Records shown ->
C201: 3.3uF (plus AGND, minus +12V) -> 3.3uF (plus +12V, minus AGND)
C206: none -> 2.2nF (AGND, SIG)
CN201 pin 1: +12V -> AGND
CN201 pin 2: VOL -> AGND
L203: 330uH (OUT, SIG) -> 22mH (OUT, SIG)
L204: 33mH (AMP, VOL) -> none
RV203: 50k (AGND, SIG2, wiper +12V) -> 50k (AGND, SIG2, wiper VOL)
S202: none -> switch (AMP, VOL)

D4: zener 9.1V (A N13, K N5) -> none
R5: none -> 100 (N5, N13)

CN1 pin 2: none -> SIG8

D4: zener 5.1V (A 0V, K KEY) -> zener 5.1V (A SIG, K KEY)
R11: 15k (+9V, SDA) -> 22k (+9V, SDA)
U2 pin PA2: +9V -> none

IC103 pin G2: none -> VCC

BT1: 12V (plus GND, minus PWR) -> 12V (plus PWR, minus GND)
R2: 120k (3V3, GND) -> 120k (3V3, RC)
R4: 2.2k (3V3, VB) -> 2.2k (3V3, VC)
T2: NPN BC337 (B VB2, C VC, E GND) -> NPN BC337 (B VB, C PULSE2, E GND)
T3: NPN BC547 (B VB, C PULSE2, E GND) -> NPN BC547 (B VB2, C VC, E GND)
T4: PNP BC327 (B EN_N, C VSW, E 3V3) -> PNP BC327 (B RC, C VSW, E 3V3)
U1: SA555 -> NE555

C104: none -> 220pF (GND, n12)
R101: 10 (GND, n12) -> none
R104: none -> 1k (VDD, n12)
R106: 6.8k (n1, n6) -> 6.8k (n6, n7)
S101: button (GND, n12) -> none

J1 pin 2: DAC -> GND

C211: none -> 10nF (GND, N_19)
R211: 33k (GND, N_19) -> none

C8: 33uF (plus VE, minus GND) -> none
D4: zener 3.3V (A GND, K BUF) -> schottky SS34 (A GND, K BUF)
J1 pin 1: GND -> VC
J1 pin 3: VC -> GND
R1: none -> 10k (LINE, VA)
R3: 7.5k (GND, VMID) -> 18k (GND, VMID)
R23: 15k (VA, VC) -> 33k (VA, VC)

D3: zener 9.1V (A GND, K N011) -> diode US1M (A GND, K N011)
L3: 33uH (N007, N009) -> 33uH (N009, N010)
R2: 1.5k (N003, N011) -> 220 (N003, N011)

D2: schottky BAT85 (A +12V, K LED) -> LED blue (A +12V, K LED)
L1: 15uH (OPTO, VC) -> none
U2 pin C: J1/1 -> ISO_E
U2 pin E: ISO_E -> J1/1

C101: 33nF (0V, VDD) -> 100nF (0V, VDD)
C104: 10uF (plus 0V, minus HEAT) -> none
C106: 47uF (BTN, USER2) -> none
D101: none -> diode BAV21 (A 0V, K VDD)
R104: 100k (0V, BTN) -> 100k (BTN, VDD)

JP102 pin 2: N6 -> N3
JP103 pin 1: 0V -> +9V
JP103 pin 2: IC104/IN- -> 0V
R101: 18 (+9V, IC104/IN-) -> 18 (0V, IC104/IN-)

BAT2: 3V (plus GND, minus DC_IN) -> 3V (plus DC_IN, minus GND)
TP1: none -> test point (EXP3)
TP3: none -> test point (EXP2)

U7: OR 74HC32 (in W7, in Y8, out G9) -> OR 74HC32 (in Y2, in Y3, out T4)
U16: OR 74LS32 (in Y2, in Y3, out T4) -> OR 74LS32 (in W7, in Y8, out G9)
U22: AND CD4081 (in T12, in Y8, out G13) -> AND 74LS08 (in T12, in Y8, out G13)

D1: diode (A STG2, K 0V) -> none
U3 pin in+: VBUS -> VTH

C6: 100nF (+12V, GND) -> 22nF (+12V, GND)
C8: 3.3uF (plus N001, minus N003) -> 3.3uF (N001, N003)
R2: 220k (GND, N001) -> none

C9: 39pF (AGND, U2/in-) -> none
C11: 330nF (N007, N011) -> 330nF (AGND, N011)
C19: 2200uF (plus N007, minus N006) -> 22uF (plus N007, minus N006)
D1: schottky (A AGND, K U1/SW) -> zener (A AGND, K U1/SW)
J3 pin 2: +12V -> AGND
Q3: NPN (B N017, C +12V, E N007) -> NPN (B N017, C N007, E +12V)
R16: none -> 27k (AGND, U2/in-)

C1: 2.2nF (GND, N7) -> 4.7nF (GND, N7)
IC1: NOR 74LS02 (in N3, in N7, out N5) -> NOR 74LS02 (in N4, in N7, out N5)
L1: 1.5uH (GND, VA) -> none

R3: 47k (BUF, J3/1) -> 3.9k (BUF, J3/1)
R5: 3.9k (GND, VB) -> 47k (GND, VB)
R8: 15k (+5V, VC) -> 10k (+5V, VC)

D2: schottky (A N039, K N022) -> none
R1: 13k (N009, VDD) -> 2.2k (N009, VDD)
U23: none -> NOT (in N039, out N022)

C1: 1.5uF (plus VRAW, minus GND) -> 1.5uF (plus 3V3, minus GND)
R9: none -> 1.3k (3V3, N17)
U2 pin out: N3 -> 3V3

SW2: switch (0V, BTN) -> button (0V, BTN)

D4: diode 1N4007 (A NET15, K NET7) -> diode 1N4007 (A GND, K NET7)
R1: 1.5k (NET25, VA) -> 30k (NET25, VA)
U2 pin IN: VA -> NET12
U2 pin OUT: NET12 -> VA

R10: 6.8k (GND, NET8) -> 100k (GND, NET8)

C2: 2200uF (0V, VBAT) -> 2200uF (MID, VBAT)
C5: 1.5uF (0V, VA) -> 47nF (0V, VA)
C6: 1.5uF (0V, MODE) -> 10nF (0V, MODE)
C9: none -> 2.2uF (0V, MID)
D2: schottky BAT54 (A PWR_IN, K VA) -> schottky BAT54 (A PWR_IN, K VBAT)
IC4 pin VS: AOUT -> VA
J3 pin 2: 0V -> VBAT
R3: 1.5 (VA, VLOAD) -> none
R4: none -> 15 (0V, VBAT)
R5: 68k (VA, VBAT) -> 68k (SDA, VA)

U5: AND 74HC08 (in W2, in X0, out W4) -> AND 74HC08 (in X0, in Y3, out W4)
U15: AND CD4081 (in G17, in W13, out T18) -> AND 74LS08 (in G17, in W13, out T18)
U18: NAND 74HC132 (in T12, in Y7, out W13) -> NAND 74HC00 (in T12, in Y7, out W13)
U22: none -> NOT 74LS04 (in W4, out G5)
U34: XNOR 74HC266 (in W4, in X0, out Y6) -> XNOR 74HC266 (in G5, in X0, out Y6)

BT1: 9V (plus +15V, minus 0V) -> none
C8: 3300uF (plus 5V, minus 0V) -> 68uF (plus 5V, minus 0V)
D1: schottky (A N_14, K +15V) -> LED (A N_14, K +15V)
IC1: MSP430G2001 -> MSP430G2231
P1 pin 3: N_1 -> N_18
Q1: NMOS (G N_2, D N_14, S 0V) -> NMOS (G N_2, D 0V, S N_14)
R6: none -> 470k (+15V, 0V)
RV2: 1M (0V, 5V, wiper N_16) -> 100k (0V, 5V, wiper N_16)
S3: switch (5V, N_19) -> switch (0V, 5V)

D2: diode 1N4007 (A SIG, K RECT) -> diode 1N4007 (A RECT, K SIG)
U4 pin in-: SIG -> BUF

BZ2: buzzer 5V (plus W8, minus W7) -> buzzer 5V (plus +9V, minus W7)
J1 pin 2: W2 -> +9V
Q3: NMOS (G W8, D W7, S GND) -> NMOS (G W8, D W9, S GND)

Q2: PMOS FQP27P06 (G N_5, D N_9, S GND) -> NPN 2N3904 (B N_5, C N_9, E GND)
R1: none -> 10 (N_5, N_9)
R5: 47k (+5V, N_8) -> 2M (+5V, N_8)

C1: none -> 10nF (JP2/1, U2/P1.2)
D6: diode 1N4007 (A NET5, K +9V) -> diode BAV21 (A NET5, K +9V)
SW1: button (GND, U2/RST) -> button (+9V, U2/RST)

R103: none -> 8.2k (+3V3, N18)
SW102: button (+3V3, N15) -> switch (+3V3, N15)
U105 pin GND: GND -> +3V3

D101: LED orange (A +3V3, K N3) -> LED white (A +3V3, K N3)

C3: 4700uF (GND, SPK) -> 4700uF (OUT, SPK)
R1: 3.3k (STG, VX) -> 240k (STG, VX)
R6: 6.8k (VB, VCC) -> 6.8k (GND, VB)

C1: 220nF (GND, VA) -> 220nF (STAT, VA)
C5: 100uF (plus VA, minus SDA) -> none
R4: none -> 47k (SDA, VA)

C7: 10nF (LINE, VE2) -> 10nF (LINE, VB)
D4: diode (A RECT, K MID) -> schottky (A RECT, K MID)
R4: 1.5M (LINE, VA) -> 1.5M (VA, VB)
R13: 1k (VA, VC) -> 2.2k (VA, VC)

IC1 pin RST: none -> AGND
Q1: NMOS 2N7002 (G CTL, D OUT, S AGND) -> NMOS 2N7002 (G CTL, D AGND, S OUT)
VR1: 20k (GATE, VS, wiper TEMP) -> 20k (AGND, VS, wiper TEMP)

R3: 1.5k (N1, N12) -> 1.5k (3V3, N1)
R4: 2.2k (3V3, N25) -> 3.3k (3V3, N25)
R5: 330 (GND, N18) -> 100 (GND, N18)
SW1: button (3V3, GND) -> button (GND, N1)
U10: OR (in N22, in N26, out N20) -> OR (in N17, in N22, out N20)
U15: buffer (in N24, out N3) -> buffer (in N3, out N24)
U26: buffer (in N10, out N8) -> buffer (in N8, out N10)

What is being asked ->
Exact duplication is required for the lines above, from the line that contains "C6: 100nF (+12V, GND) -> 22nF (+12V, GND)" to the line that contains "U15: AND CD4081", inclusive; omit all others.

Exercise result ->
C6: 100nF (+12V, GND) -> 22nF (+12V, GND)
C8: 3.3uF (plus N001, minus N003) -> 3.3uF (N001, N003)
R2: 220k (GND, N001) -> none

C9: 39pF (AGND, U2/in-) -> none
C11: 330nF (N007, N011) -> 330nF (AGND, N011)
C19: 2200uF (plus N007, minus N006) -> 22uF (plus N007, minus N006)
D1: schottky (A AGND, K U1/SW) -> zener (A AGND, K U1/SW)
J3 pin 2: +12V -> AGND
Q3: NPN (B N017, C +12V, E N007) -> NPN (B N017, C N007, E +12V)
R16: none -> 27k (AGND, U2/in-)

C1: 2.2nF (GND, N7) -> 4.7nF (GND, N7)
IC1: NOR 74LS02 (in N3, in N7, out N5) -> NOR 74LS02 (in N4, in N7, out N5)
L1: 1.5uH (GND, VA) -> none

R3: 47k (BUF, J3/1) -> 3.9k (BUF, J3/1)
R5: 3.9k (GND, VB) -> 47k (GND, VB)
R8: 15k (+5V, VC) -> 10k (+5V, VC)

D2: schottky (A N039, K N022) -> none
R1: 13k (N009, VDD) -> 2.2k (N009, VDD)
U23: none -> NOT (in N039, out N022)

C1: 1.5uF (plus VRAW, minus GND) -> 1.5uF (plus 3V3, minus GND)
R9: none -> 1.3k (3V3, N17)
U2 pin out: N3 -> 3V3

SW2: switch (0V, BTN) -> button (0V, BTN)

D4: diode 1N4007 (A NET15, K NET7) -> diode 1N4007 (A GND, K NET7)
R1: 1.5k (NET25, VA) -> 30k (NET25, VA)
U2 pin IN: VA -> NET12
U2 pin OUT: NET12 -> VA

R10: 6.8k (GND, NET8) -> 100k (GND, NET8)

C2: 2200uF (0V, VBAT) -> 2200uF (MID, VBAT)
C5: 1.5uF (0V, VA) -> 47nF (0V, VA)
C6: 1.5uF (0V, MODE) -> 10nF (0V, MODE)
C9: none -> 2.2uF (0V, MID)
D2: schottky BAT54 (A PWR_IN, K VA) -> schottky BAT54 (A PWR_IN, K VBAT)
IC4 pin VS: AOUT -> VA
J3 pin 2: 0V -> VBAT
R3: 1.5 (VA, VLOAD) -> none
R4: none -> 15 (0V, VBAT)
R5: 68k (VA, VBAT) -> 68k (SDA, VA)

U5: AND 74HC08 (in W2, in X0, out W4) -> AND 74HC08 (in X0, in Y3, out W4)
U15: AND CD4081 (in G17, in W13, out T18) -> AND 74LS08 (in G17, in W13, out T18)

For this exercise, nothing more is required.